*Given data*:
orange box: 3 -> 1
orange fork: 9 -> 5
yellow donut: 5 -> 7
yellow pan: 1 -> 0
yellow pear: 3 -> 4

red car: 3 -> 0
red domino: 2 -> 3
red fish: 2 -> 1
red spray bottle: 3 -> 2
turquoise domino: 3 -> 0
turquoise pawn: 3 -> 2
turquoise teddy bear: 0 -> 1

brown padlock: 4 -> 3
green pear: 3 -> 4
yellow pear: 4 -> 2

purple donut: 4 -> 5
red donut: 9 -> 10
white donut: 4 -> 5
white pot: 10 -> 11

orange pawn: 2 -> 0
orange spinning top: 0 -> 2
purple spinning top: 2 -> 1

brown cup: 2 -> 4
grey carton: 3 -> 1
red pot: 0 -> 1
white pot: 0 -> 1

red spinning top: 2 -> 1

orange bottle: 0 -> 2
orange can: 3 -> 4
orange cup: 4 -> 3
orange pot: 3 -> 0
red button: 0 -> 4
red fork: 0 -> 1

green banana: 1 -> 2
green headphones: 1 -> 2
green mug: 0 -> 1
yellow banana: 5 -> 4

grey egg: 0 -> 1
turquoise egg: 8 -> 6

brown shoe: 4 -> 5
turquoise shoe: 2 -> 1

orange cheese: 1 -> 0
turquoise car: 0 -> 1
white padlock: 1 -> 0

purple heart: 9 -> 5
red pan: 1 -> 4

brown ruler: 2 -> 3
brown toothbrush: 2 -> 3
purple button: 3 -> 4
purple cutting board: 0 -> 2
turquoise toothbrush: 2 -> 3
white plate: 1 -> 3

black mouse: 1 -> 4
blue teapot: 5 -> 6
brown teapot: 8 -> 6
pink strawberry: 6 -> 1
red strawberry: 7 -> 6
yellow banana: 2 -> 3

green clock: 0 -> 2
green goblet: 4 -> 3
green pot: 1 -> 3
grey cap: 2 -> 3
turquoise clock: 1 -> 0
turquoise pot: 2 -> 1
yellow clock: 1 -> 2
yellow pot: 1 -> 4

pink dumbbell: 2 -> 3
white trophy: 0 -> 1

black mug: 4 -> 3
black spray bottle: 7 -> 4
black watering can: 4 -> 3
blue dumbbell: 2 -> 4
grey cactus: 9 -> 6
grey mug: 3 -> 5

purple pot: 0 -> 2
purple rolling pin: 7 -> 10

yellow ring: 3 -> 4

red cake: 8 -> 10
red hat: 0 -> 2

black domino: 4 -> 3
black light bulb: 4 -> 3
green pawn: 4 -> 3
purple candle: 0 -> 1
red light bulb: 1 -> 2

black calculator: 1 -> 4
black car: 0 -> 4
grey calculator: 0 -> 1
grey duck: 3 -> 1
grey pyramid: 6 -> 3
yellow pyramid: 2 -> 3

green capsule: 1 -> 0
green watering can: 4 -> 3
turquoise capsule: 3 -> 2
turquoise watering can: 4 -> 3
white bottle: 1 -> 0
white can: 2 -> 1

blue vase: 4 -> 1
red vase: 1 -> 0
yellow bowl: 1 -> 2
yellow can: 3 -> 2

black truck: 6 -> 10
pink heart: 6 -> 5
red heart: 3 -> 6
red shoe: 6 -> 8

*Exercise aim*: Using the data above, tally each line that contains "blue". Write only the total.

*Finished task*: 3